*** Material provided ***

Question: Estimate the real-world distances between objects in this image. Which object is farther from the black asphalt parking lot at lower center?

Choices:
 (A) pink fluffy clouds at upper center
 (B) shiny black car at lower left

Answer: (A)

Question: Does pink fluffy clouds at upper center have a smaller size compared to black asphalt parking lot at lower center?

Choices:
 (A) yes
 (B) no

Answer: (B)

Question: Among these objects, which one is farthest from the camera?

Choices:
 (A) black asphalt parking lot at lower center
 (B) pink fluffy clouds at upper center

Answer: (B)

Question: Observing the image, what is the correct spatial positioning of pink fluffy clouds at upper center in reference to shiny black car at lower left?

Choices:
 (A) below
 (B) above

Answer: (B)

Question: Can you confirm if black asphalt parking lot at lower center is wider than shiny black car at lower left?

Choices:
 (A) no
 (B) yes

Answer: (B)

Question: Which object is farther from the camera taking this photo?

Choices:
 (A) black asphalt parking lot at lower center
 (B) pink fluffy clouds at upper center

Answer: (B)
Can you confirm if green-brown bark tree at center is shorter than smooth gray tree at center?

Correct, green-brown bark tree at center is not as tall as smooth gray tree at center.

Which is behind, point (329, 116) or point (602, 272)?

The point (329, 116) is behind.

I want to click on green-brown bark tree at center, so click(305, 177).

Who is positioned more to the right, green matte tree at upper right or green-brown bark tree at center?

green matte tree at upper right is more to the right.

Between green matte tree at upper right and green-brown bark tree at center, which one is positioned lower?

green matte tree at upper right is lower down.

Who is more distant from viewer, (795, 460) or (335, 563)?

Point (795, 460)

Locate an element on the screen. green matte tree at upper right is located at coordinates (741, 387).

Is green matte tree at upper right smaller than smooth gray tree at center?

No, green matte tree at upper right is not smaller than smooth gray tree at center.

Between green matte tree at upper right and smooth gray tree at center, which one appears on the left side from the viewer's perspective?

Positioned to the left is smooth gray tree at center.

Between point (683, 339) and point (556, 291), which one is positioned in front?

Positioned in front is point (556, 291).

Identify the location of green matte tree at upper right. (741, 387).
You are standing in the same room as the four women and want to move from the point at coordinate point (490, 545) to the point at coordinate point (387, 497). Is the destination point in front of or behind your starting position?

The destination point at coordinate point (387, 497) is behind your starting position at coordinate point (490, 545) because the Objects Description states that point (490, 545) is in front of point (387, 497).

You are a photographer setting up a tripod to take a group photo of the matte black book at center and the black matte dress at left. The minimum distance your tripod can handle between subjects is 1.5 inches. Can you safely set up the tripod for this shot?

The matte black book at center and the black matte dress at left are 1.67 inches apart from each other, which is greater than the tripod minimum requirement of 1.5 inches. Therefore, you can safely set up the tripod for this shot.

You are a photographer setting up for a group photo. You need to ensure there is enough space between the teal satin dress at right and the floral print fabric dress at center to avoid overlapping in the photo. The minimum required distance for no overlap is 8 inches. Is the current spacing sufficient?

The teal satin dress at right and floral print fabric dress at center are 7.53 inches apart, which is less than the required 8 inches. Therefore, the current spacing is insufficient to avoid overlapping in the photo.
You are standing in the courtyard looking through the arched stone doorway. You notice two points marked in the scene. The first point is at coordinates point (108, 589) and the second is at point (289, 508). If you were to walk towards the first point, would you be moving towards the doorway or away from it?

***

## Work to do
Copy out again, word for word, the rows between the line holding "You are a photographer setting up a" and the line holding "You are a photographer setting up for", inclusive.

## Solution for this problem
You are a photographer setting up a tripod to take a group photo of the matte black book at center and the black matte dress at left. The minimum distance your tripod can handle between subjects is 1.5 inches. Can you safely set up the tripod for this shot?

The matte black book at center and the black matte dress at left are 1.67 inches apart from each other, which is greater than the tripod minimum requirement of 1.5 inches. Therefore, you can safely set up the tripod for this shot.

You are a photographer setting up for a group photo. You need to ensure there is enough space between the teal satin dress at right and the floral print fabric dress at center to avoid overlapping in the photo. The minimum required distance for no overlap is 8 inches. Is the current spacing sufficient?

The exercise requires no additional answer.